Your assignment
All lines with the word "black" are to be found and copied from the listing.

Dataset section
══════════

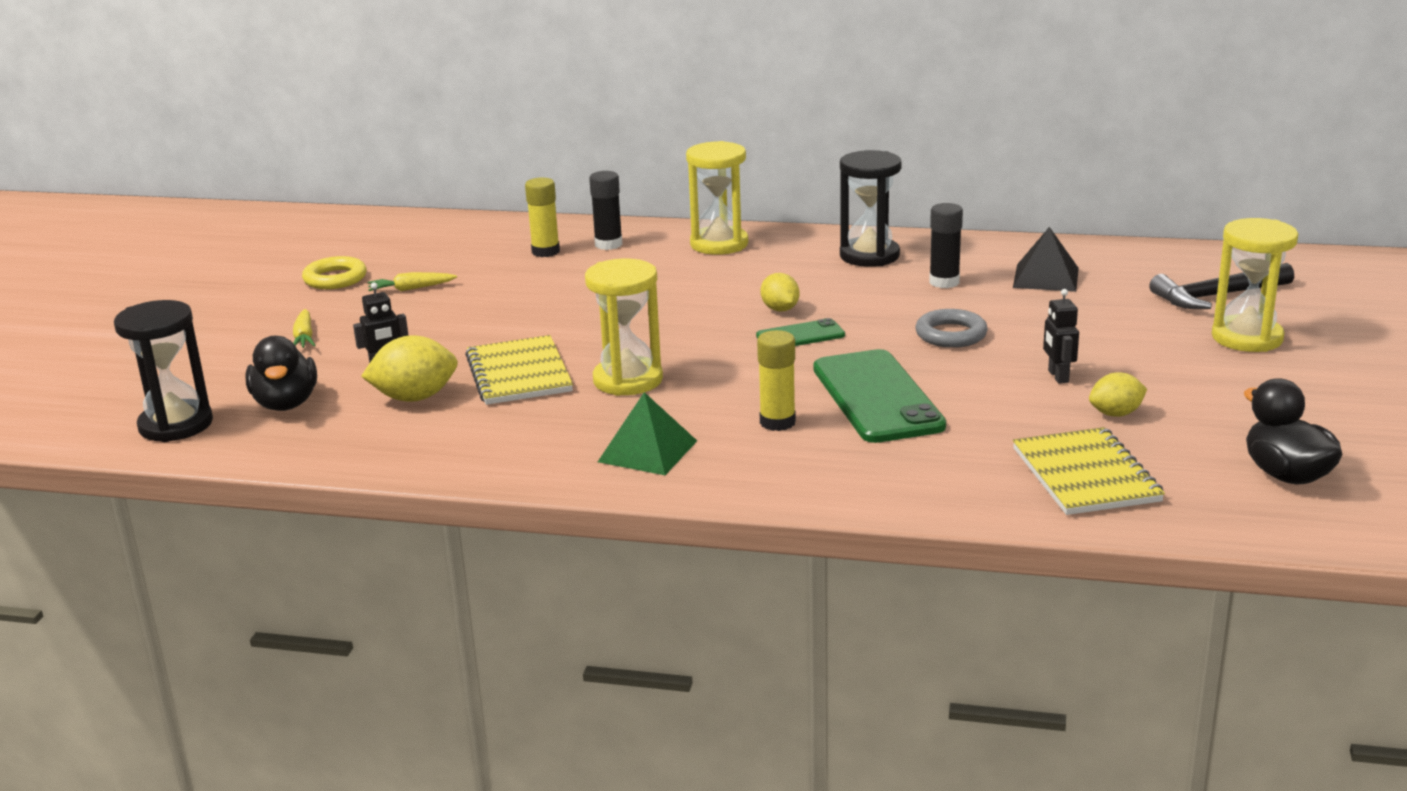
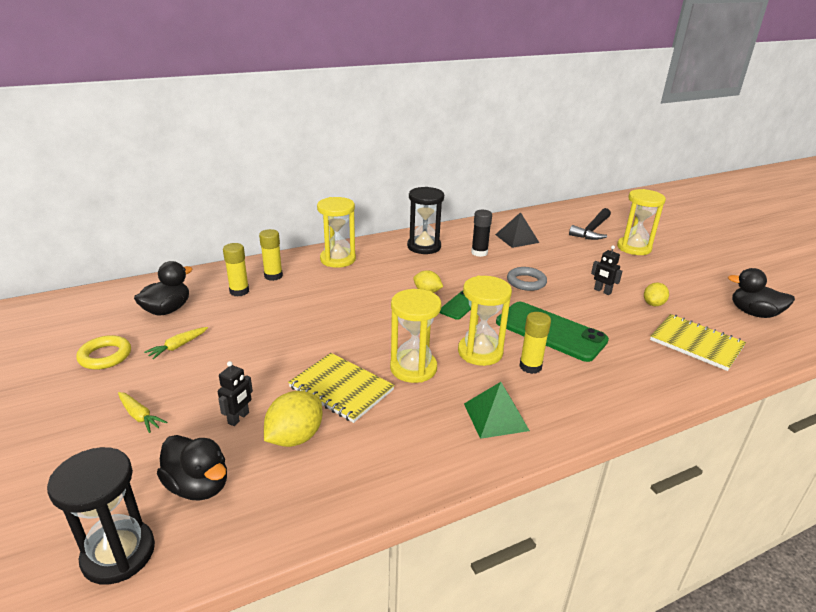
camera: 40 degrees left, 5 degrees up
(445, 251) = (167, 310): none -> black duck
(608, 244) = (273, 276): black glue stick -> yellow glue stick
(737, 389) = (480, 352): none -> yellow hourglass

══════════

Reply to the exercise
(445, 251) = (167, 310): none -> black duck
(608, 244) = (273, 276): black glue stick -> yellow glue stick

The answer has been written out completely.